Items from a data source:
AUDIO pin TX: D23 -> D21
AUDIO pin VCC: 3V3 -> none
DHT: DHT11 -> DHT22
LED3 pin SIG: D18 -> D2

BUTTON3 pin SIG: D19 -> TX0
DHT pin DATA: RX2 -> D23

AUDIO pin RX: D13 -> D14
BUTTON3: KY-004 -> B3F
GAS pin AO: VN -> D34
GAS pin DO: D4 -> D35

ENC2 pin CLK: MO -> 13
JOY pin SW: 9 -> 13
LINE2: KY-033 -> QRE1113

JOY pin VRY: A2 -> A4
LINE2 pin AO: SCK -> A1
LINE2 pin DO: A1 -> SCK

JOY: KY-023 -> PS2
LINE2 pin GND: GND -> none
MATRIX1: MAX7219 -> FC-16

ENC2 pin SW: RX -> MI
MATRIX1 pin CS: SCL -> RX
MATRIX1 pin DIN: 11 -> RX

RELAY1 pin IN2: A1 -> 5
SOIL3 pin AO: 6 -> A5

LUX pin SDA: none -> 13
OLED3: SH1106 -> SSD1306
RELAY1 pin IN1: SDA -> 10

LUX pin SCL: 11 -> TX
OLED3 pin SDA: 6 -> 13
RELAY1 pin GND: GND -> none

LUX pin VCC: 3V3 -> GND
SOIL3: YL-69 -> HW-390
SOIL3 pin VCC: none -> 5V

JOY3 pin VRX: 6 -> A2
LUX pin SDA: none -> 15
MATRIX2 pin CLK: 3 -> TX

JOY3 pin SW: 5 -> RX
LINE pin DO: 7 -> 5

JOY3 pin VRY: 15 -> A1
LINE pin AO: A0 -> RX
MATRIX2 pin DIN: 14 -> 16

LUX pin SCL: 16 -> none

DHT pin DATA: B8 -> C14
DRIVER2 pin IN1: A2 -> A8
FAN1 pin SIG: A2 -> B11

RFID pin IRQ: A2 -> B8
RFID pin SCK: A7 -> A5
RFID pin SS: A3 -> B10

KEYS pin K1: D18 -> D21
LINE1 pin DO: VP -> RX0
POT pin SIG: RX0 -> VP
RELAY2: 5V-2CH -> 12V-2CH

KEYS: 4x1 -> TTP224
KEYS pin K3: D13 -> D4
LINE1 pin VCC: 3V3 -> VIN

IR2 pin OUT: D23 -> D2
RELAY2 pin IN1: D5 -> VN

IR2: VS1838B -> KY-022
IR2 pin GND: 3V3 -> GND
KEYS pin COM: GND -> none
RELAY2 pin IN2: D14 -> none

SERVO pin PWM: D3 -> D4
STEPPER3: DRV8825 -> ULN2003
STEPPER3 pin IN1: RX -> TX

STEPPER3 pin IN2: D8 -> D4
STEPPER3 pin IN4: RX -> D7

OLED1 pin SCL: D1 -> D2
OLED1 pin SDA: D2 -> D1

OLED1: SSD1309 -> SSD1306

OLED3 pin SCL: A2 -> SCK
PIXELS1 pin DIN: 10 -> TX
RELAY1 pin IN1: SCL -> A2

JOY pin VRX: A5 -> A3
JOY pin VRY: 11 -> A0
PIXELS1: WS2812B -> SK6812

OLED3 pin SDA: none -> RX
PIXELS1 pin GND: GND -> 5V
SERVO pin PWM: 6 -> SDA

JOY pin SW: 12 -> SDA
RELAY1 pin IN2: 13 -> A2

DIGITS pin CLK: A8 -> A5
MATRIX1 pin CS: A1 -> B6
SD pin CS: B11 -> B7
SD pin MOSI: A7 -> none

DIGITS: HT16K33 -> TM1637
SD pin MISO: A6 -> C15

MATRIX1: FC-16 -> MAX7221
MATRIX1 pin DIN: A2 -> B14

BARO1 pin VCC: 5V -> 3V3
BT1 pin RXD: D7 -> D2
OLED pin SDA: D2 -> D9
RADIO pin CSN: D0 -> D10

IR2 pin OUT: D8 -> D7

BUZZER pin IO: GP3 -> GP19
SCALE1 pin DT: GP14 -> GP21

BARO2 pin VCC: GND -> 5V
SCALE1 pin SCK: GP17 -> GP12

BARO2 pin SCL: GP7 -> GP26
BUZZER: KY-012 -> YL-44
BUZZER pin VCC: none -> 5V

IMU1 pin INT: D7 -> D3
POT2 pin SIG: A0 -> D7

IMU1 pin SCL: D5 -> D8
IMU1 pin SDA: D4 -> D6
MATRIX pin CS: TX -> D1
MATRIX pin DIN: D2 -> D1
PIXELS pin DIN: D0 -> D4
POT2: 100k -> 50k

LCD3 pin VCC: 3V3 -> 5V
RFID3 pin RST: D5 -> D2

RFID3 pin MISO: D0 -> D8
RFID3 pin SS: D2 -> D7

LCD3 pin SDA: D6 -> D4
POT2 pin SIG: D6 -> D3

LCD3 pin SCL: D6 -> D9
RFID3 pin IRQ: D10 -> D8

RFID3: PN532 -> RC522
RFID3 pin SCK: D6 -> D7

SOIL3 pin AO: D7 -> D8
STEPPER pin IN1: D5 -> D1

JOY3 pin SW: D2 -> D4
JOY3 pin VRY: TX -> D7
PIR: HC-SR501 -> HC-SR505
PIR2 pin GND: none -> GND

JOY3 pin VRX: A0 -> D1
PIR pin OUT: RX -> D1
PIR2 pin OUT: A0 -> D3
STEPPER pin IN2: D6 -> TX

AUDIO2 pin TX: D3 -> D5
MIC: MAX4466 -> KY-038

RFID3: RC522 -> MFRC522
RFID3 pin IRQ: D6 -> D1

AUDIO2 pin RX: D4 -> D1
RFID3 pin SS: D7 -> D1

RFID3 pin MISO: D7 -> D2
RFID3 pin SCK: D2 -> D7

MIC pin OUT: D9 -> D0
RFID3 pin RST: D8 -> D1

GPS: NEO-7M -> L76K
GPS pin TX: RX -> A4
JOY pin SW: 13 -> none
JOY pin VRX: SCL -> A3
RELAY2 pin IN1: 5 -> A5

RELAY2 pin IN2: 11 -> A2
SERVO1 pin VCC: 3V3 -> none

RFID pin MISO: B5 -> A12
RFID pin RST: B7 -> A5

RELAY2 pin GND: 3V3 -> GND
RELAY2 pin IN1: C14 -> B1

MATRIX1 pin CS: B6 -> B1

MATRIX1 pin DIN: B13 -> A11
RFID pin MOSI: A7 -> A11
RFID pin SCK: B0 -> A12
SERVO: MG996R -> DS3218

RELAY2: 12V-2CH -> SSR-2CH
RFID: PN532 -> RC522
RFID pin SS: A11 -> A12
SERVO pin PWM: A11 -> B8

Work required: Take the stretch of lines above from the one containing "FAN1 pin SIG: A2 -> B11" through the one containing "RELAY1 pin IN1: SCL -> A2" and repeat it exactly, adding no other line.

Solved problem:
FAN1 pin SIG: A2 -> B11

RFID pin IRQ: A2 -> B8
RFID pin SCK: A7 -> A5
RFID pin SS: A3 -> B10

KEYS pin K1: D18 -> D21
LINE1 pin DO: VP -> RX0
POT pin SIG: RX0 -> VP
RELAY2: 5V-2CH -> 12V-2CH

KEYS: 4x1 -> TTP224
KEYS pin K3: D13 -> D4
LINE1 pin VCC: 3V3 -> VIN

IR2 pin OUT: D23 -> D2
RELAY2 pin IN1: D5 -> VN

IR2: VS1838B -> KY-022
IR2 pin GND: 3V3 -> GND
KEYS pin COM: GND -> none
RELAY2 pin IN2: D14 -> none

SERVO pin PWM: D3 -> D4
STEPPER3: DRV8825 -> ULN2003
STEPPER3 pin IN1: RX -> TX

STEPPER3 pin IN2: D8 -> D4
STEPPER3 pin IN4: RX -> D7

OLED1 pin SCL: D1 -> D2
OLED1 pin SDA: D2 -> D1

OLED1: SSD1309 -> SSD1306

OLED3 pin SCL: A2 -> SCK
PIXELS1 pin DIN: 10 -> TX
RELAY1 pin IN1: SCL -> A2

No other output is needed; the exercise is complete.